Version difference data
━━━━━━

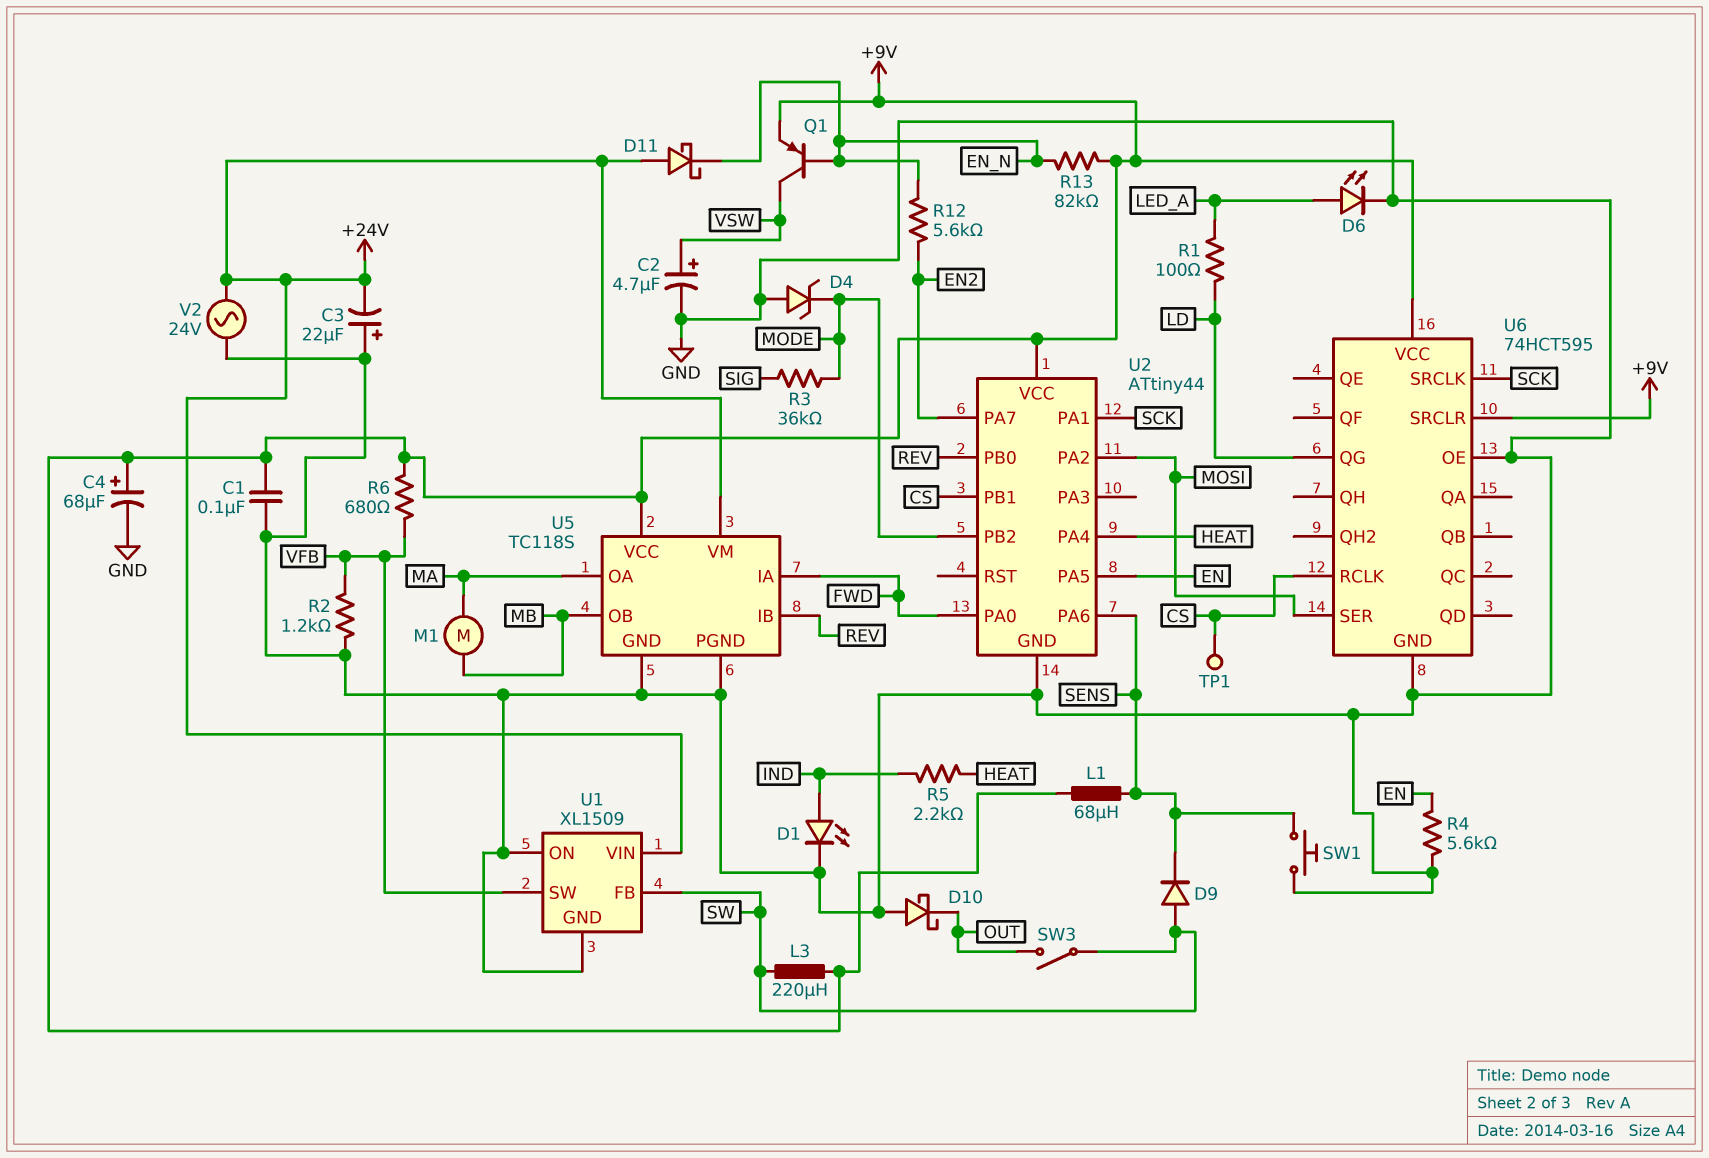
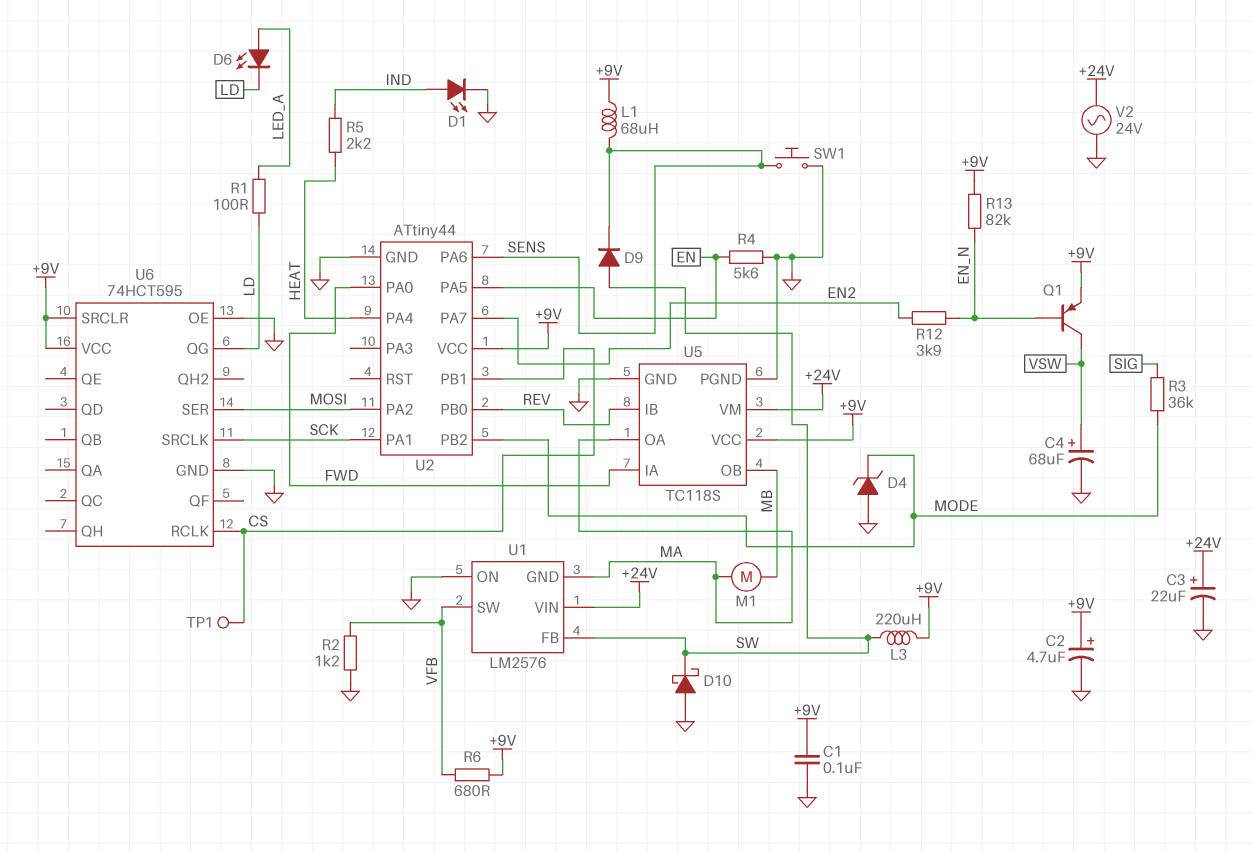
C2: 4.7uF (plus VSW, minus GND) -> 4.7uF (plus +9V, minus GND)
C3: 22uF (plus GND, minus +24V) -> 22uF (plus +24V, minus GND)
C4: 68uF (plus +9V, minus GND) -> 68uF (plus VSW, minus GND)
D6: LED (A LED_A, K GND) -> LED (A LED_A, K LD)
D10: schottky (A GND, K OUT) -> schottky (A GND, K SW)
D11: schottky (A +24V, K EN_N) -> none
R12: 5.6k (EN2, EN_N) -> 3.9k (EN2, EN_N)
SW3: switch (OUT, SW) -> none
U1: XL1509 -> LM2576
U1 pin GND: GND -> MA

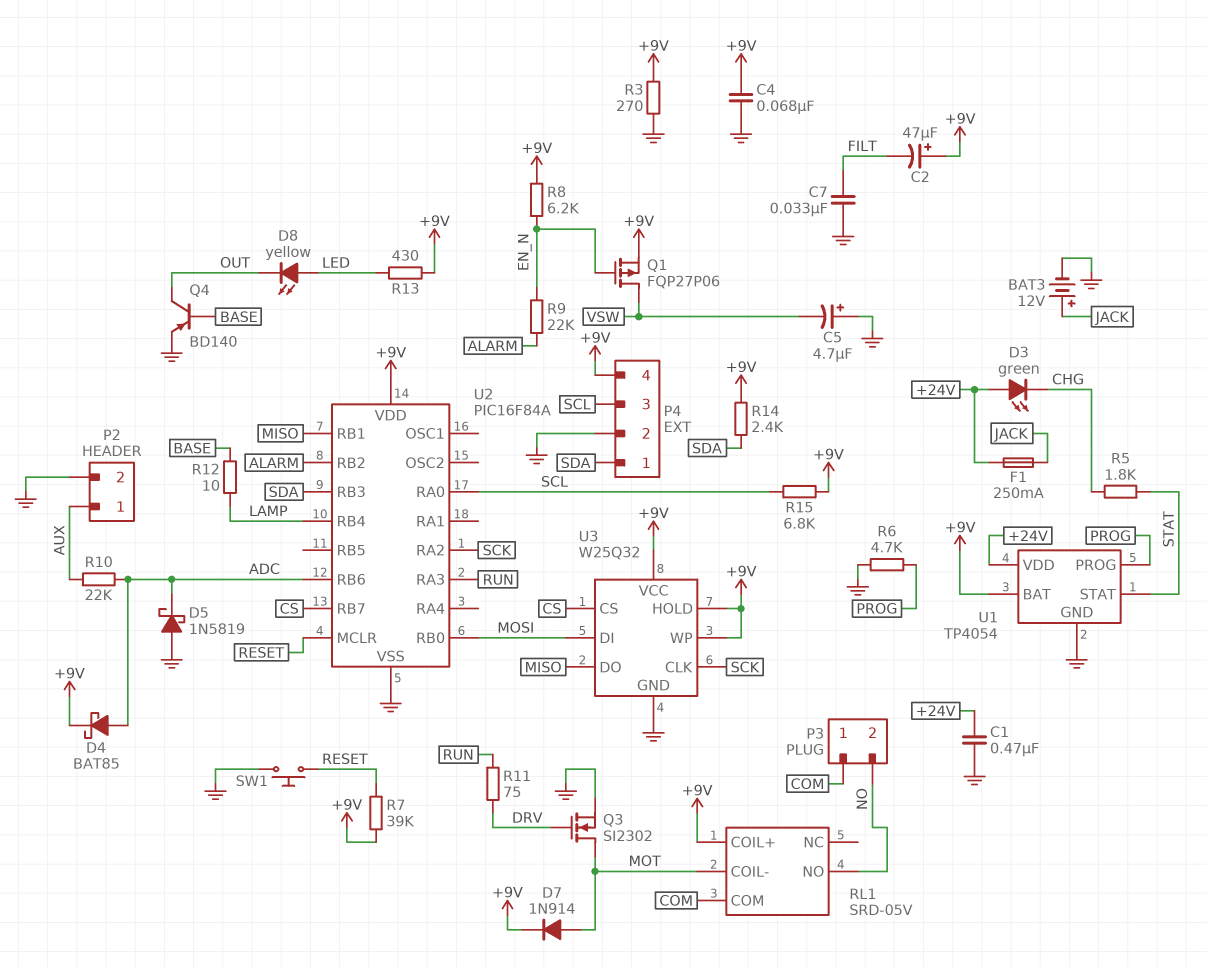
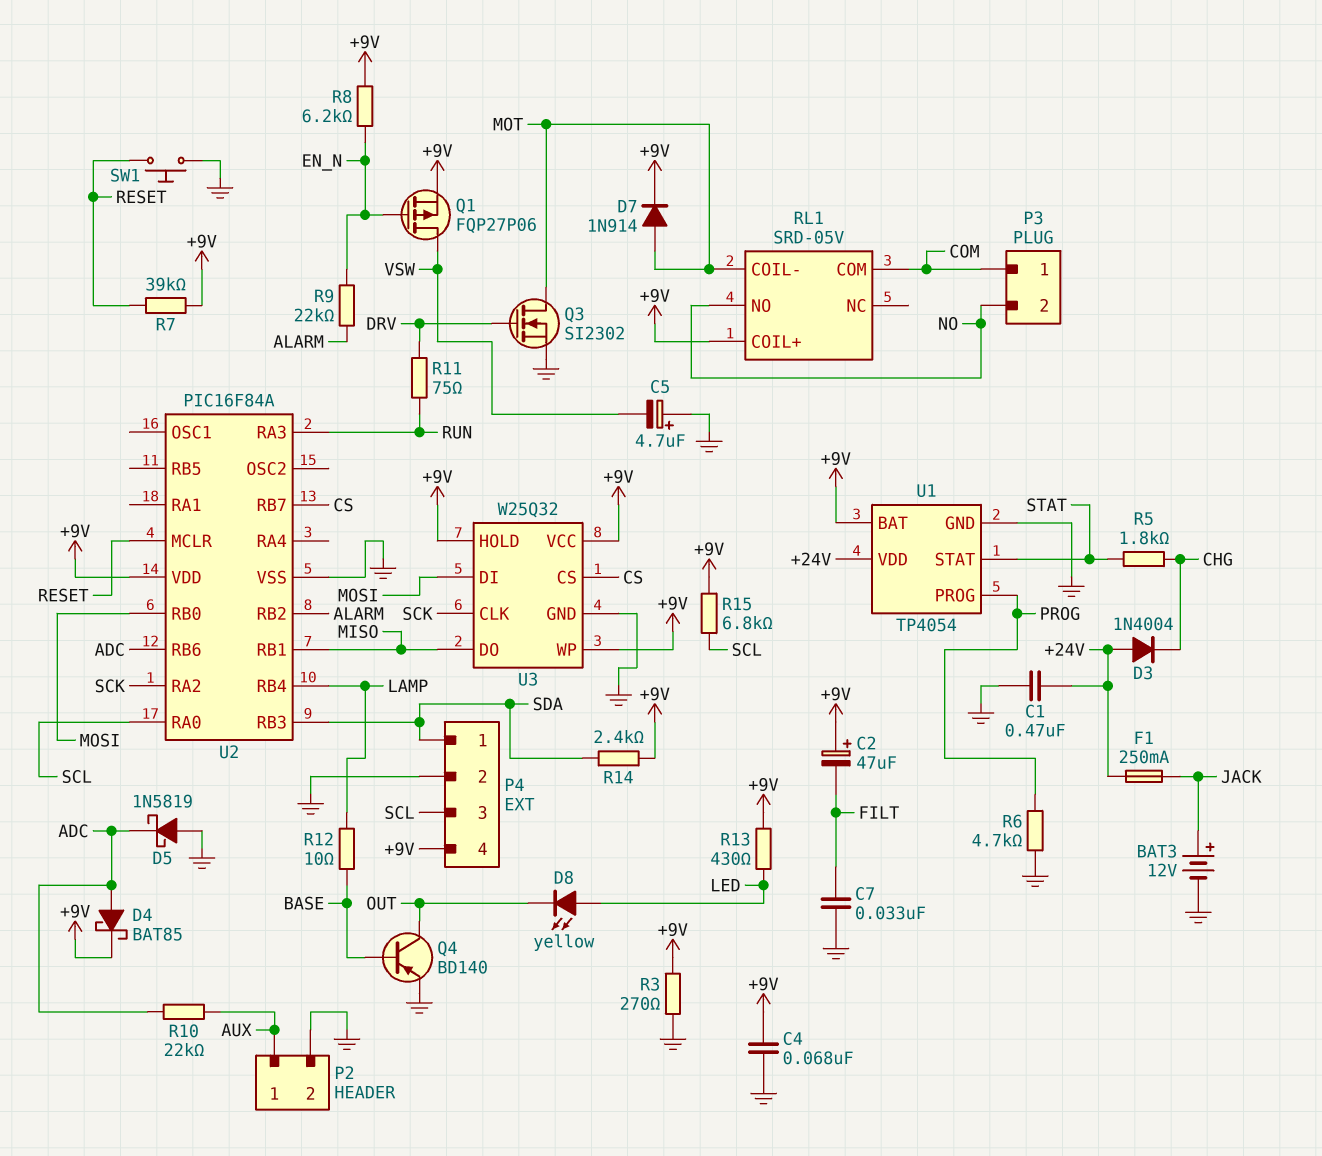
D3: LED green (A +24V, K CHG) -> diode 1N4004 (A +24V, K CHG)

━━━━━━

### What is required
Above are the records. Identify each line that contains the word "none".

### Solution
D11: schottky (A +24V, K EN_N) -> none
SW3: switch (OUT, SW) -> none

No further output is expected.